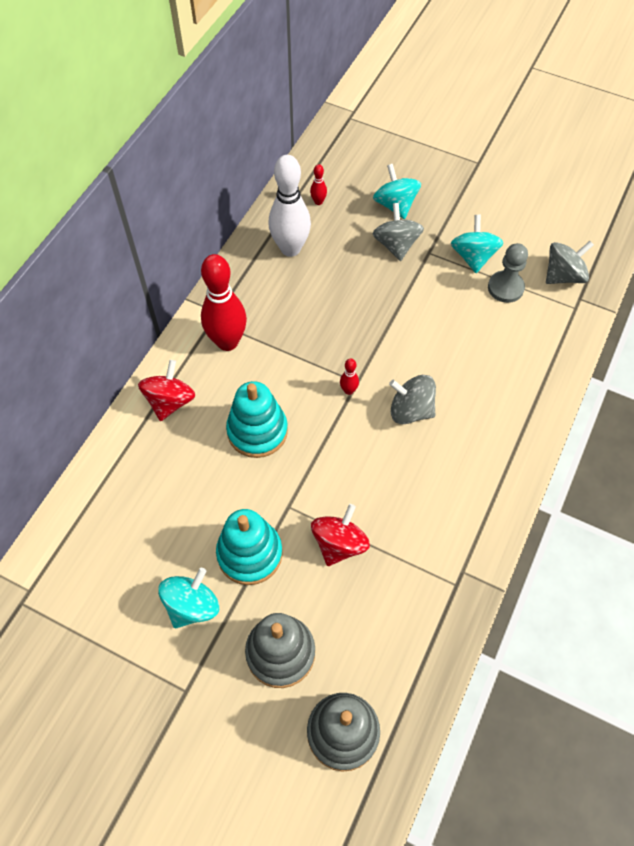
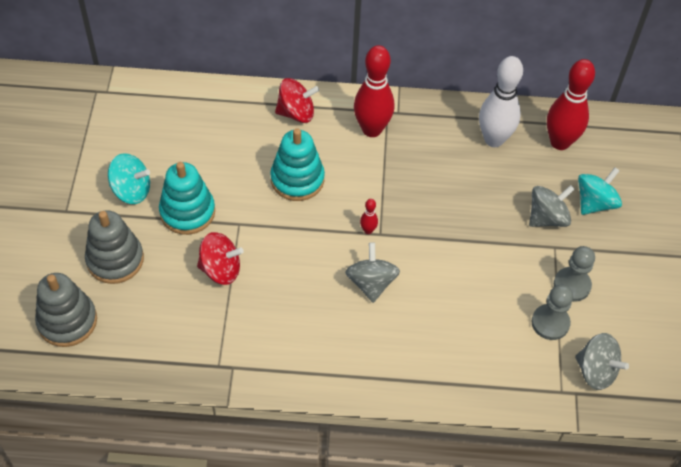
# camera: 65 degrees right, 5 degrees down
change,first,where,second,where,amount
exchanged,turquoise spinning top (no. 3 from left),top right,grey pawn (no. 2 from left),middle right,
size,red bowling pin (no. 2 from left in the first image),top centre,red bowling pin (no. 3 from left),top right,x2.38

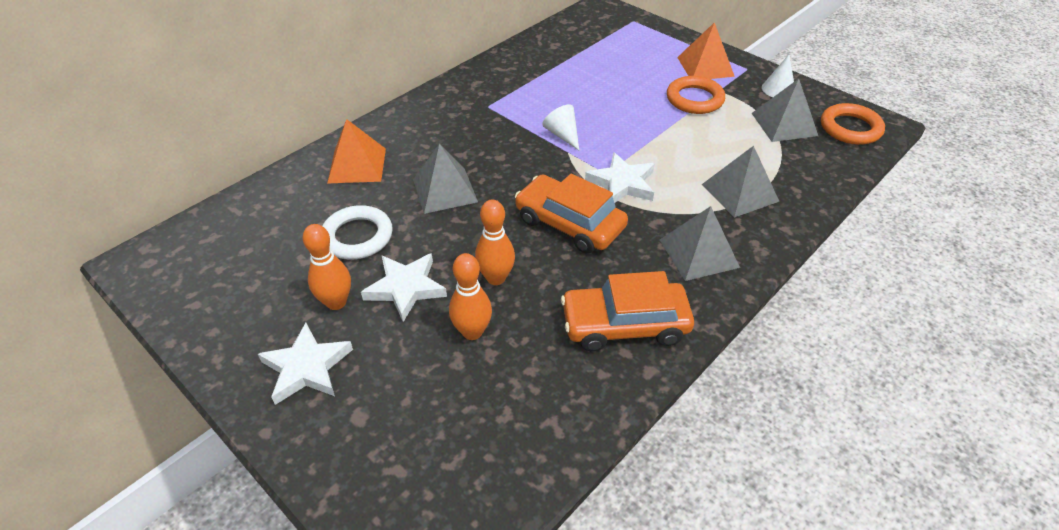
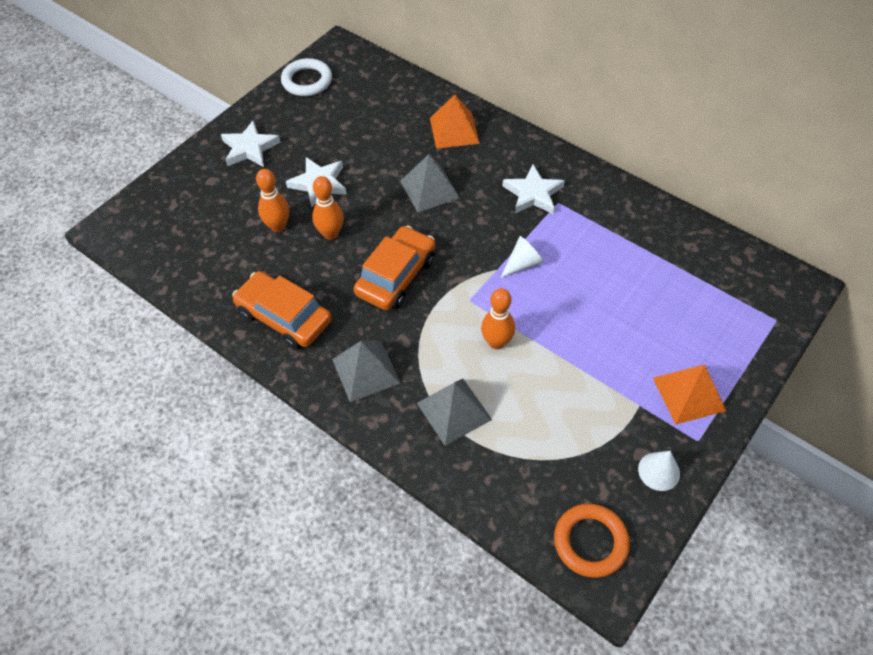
# camera: 85 degrees right, 10 degrees up
change,first,where,second,where,amount
missing,orange ring (no. 1 from left),top centre,,,
missing,grey pyramid (no. 4 from left),top right,,,
relocated,orange bowling pin (no. 1 from left in the first image),middle left,orange bowling pin (no. 3 from left),centre,
relocated,white ring,centre,,top centre,
relocated,white star (no. 3 from left),centre,,top centre,
spun,orange car (no. 2 from left in the first image),centre,orange car (no. 1 from left),middle left,45 degrees counterclockwise

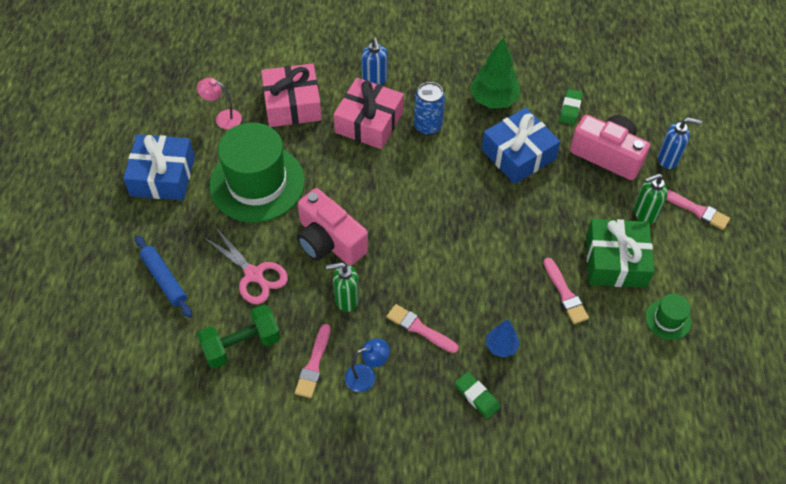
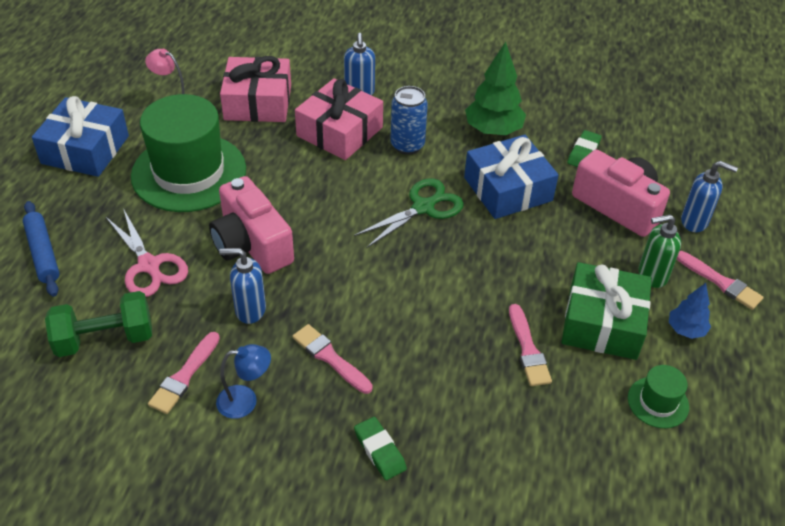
# camera: 10 degrees right, 10 degrees down
change,first,where,second,where,amount
appeared,,,green scissors,centre,
relocated,blue tree,bottom centre,,middle right,
colour,green soap dispenser (no. 1 from left),centre,blue soap dispenser (no. 1 from left),middle left,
————
● **What the task asks**: Everything in the material above must be repeated exactly, apart from its pictures.

● **Solution for this problem**:
# camera: 65 degrees right, 5 degrees down
change,first,where,second,where,amount
exchanged,turquoise spinning top (no. 3 from left),top right,grey pawn (no. 2 from left),middle right,
size,red bowling pin (no. 2 from left in the first image),top centre,red bowling pin (no. 3 from left),top right,x2.38

# camera: 85 degrees right, 10 degrees up
change,first,where,second,where,amount
missing,orange ring (no. 1 from left),top centre,,,
missing,grey pyramid (no. 4 from left),top right,,,
relocated,orange bowling pin (no. 1 from left in the first image),middle left,orange bowling pin (no. 3 from left),centre,
relocated,white ring,centre,,top centre,
relocated,white star (no. 3 from left),centre,,top centre,
spun,orange car (no. 2 from left in the first image),centre,orange car (no. 1 from left),middle left,45 degrees counterclockwise

# camera: 10 degrees right, 10 degrees down
change,first,where,second,where,amount
appeared,,,green scissors,centre,
relocated,blue tree,bottom centre,,middle right,
colour,green soap dispenser (no. 1 from left),centre,blue soap dispenser (no. 1 from left),middle left,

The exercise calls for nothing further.